- [Data records]
+ + + + + + +

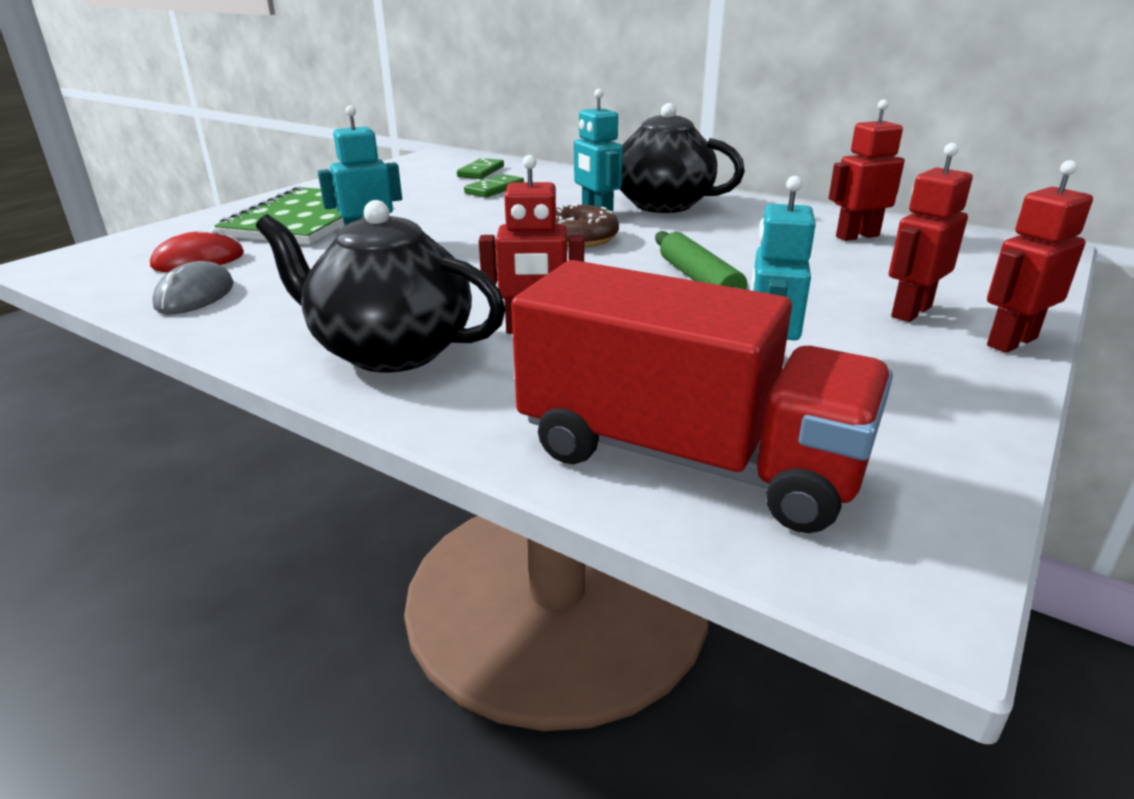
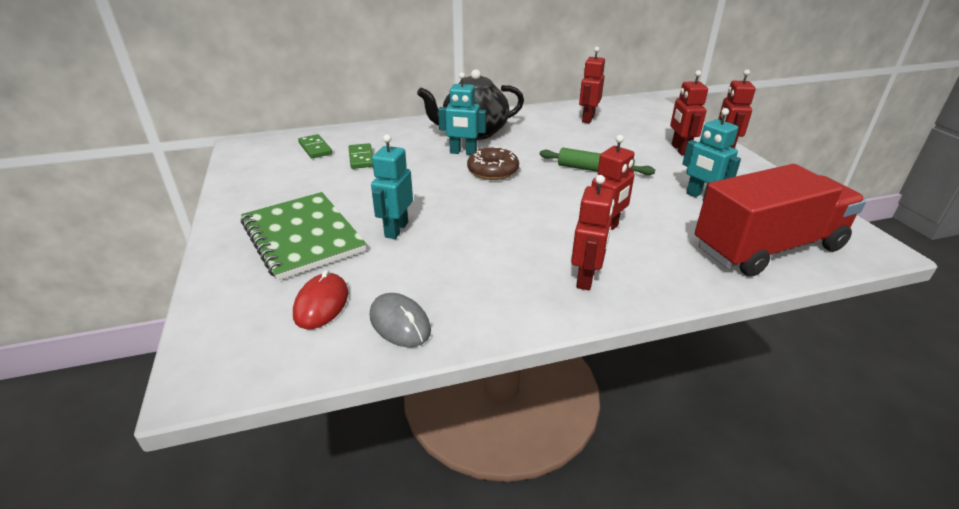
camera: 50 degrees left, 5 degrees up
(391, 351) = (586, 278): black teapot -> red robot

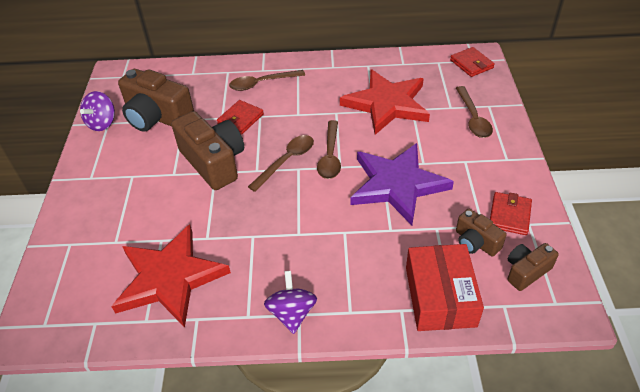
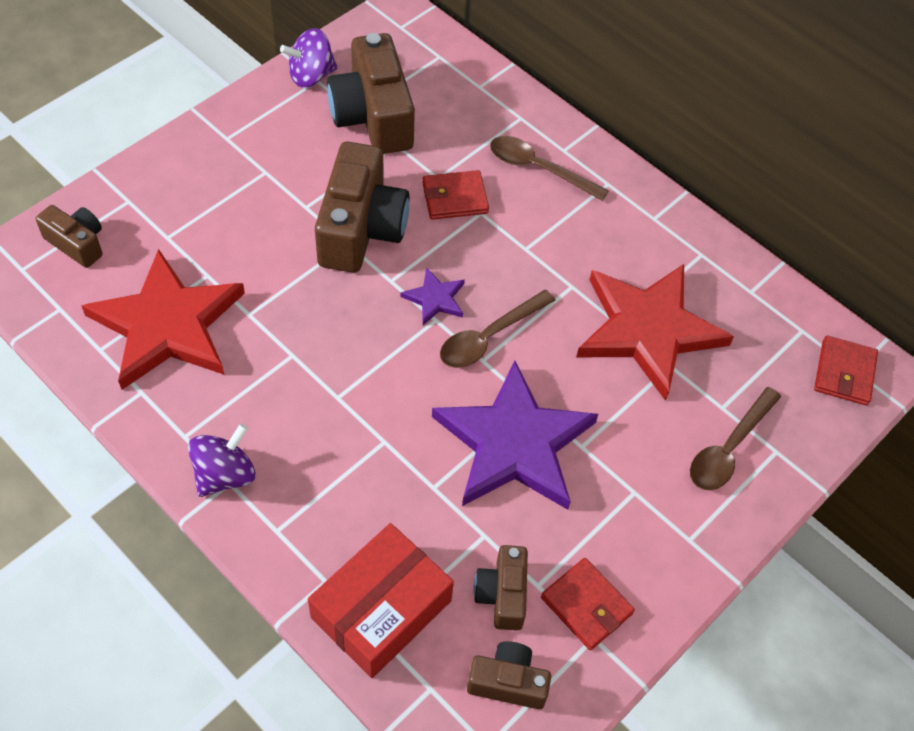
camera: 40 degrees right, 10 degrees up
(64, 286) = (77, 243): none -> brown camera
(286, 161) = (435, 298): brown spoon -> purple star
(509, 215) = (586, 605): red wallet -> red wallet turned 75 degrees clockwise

+ + + + + + +

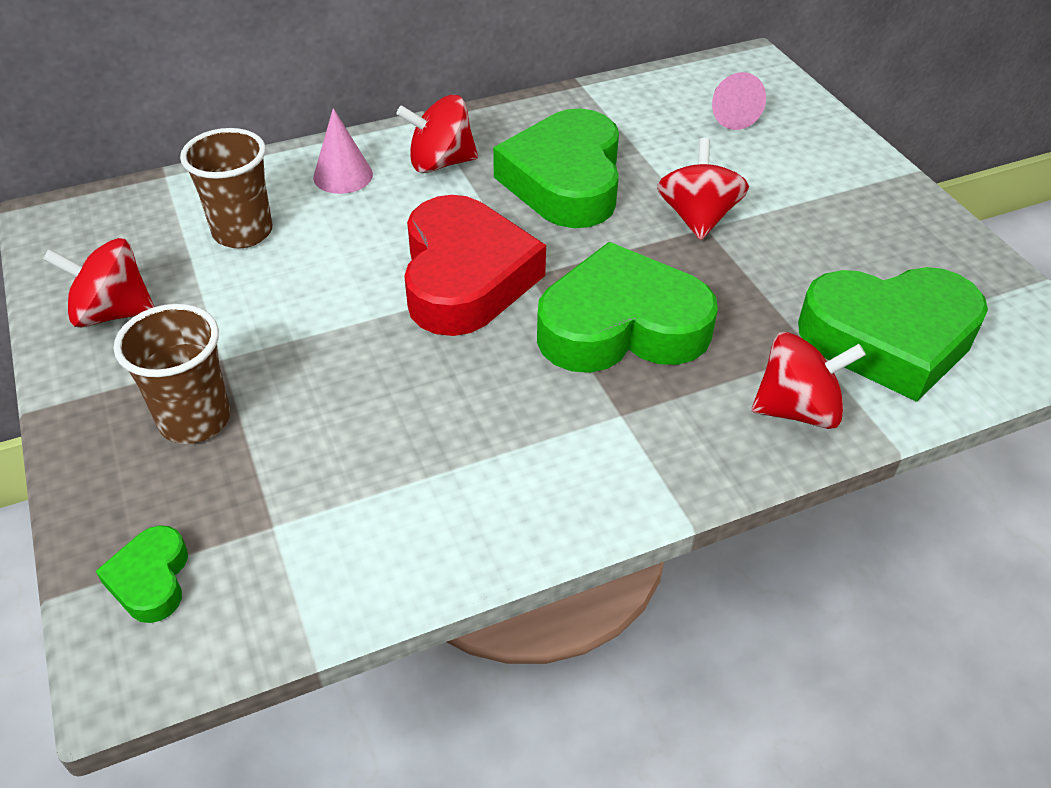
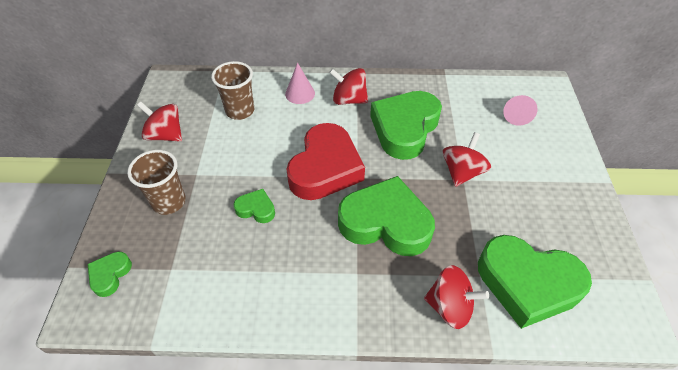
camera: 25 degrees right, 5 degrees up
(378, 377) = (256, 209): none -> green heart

+ + + + + + +

- [What is being asked] Retype the lines above exactly as they appear, from the line containing "(391, 351) = (586, 278): black" through the line containing "(509, 215) = (586, 605): red", and leave out any pictures.

- [The completed task]
(391, 351) = (586, 278): black teapot -> red robot

camera: 40 degrees right, 10 degrees up
(64, 286) = (77, 243): none -> brown camera
(286, 161) = (435, 298): brown spoon -> purple star
(509, 215) = (586, 605): red wallet -> red wallet turned 75 degrees clockwise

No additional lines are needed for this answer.